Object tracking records
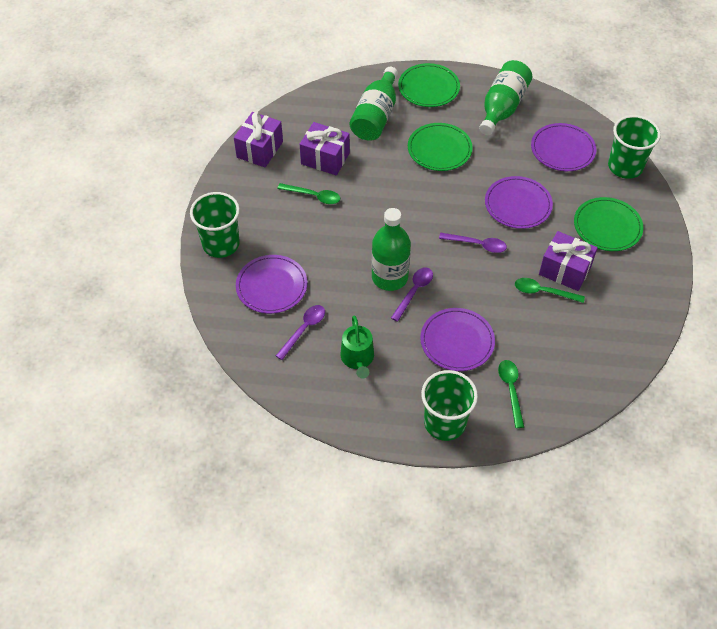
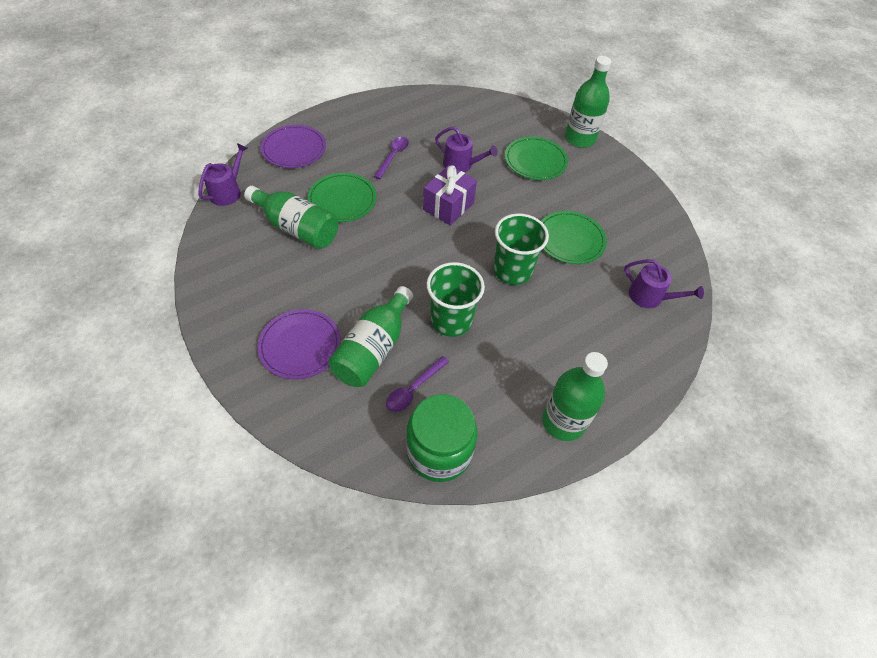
green bottle: 3 -> 4
green cup: 3 -> 2
green jar: 0 -> 1
green spoon: 3 -> 0
green watering can: 1 -> 0
purple gift: 3 -> 1
purple plate: 4 -> 2
purple spoon: 3 -> 2
purple watering can: 0 -> 3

What the task asks -
Locate the lines above that hold the word "purple". Show every one of them.

Solution to this problem -
purple gift: 3 -> 1
purple plate: 4 -> 2
purple spoon: 3 -> 2
purple watering can: 0 -> 3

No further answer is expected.